* Try it:
Return each line of the entries that holds the string "none".
[Entries shown Boundary: Start]
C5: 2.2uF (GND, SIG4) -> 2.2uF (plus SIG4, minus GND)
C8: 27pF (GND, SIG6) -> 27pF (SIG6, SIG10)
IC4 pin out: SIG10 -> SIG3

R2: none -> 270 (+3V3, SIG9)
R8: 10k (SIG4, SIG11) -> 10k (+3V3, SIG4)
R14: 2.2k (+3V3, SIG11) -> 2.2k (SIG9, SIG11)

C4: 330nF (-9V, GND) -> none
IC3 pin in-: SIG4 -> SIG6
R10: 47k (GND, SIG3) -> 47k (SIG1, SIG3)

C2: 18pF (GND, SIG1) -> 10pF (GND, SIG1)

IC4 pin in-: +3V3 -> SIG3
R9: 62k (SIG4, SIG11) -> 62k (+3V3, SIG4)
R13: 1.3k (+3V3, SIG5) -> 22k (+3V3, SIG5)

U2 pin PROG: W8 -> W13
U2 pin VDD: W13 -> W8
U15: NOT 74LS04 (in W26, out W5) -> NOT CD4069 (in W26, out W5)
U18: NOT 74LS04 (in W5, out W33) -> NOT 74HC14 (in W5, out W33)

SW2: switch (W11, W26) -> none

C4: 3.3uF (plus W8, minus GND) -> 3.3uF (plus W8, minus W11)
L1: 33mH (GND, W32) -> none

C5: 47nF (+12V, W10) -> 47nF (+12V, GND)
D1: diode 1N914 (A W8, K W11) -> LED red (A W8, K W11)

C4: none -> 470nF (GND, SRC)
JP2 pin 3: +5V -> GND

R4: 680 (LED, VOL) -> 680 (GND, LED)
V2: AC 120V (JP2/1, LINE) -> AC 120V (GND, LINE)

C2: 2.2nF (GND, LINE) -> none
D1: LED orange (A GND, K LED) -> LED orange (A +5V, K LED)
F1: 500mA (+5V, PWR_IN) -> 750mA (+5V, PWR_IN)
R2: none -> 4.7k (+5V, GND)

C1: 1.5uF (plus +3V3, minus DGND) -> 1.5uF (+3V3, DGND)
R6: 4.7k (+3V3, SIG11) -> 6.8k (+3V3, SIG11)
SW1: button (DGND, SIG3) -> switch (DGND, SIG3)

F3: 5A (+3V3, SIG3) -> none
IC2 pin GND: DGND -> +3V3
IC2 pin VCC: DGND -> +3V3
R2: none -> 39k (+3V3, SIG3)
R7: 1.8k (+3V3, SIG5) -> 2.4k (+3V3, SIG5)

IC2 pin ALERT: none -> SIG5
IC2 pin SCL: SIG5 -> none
[Entries shown Boundary: End]
* The answer:
R2: none -> 270 (+3V3, SIG9)
C4: 330nF (-9V, GND) -> none
SW2: switch (W11, W26) -> none
L1: 33mH (GND, W32) -> none
C4: none -> 470nF (GND, SRC)
C2: 2.2nF (GND, LINE) -> none
R2: none -> 4.7k (+5V, GND)
F3: 5A (+3V3, SIG3) -> none
R2: none -> 39k (+3V3, SIG3)
IC2 pin ALERT: none -> SIG5
IC2 pin SCL: SIG5 -> none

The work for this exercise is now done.